**What to do:** Every line in the records below with the string "domino" needs to be copied out.

**Data for this exercise:**
**********

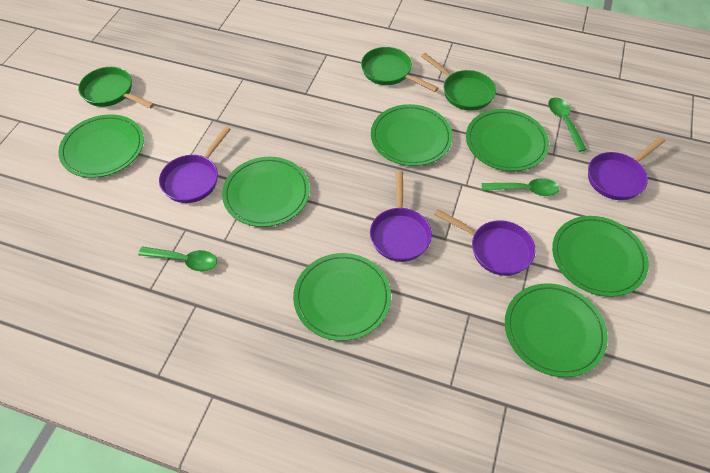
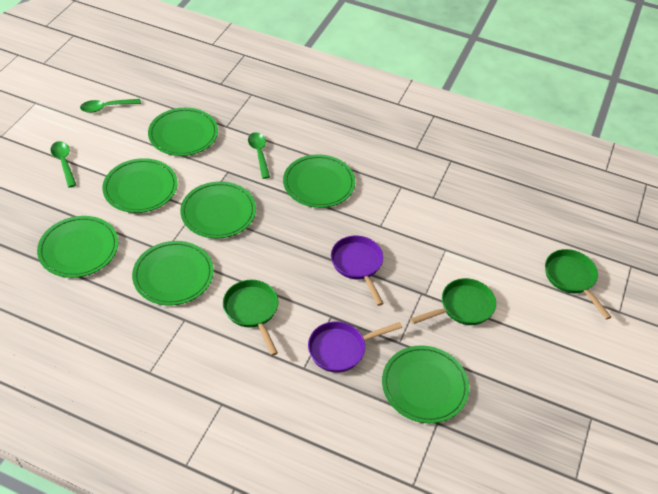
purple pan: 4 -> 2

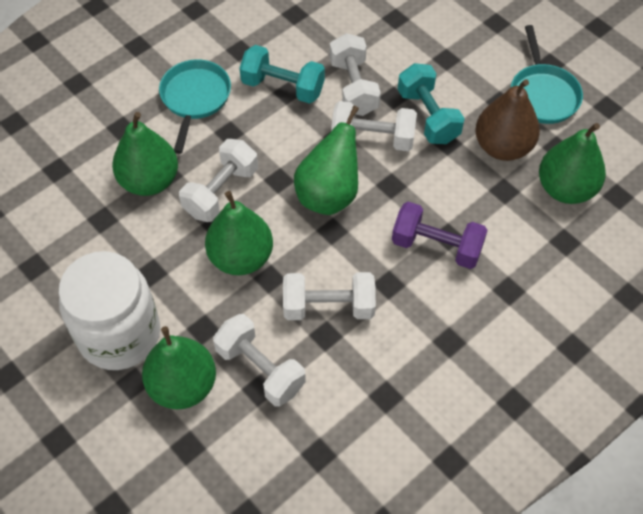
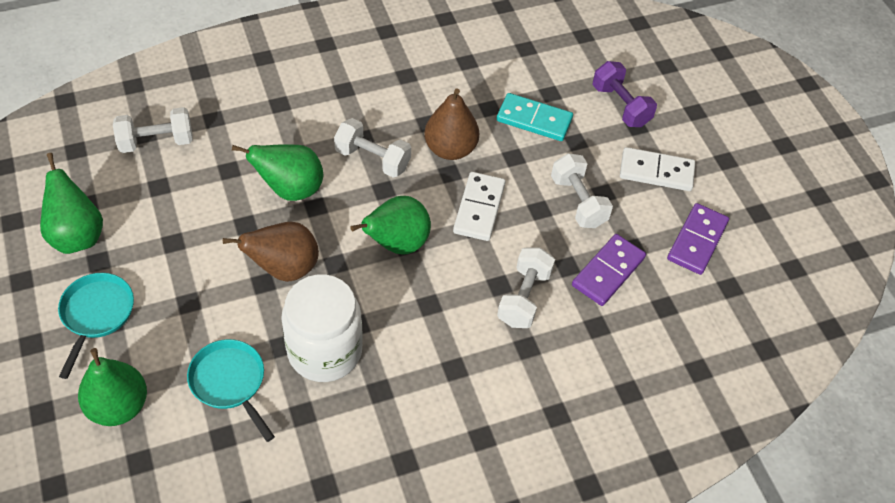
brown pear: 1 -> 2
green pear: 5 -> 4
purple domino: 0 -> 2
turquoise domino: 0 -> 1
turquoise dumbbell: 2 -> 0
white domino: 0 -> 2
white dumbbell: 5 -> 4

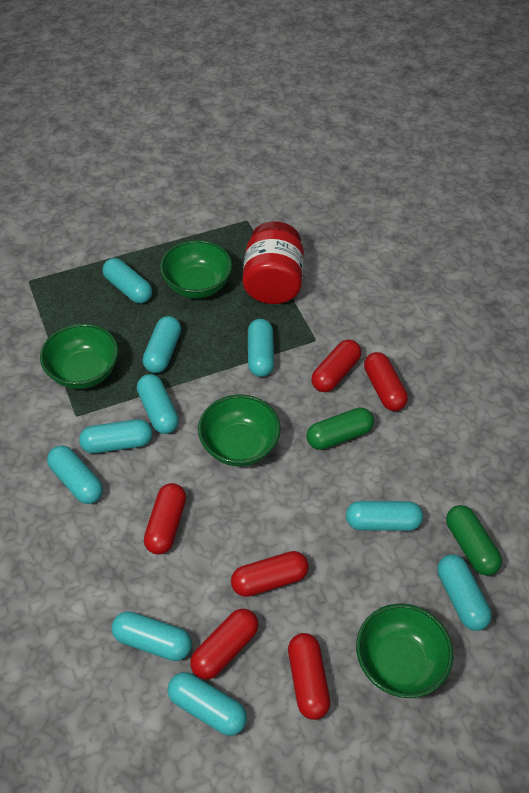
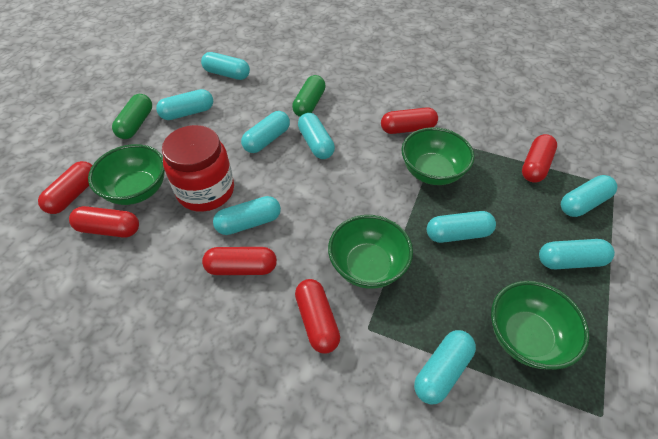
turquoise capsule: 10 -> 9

**********

**Answer for this exercise:**
purple domino: 0 -> 2
turquoise domino: 0 -> 1
white domino: 0 -> 2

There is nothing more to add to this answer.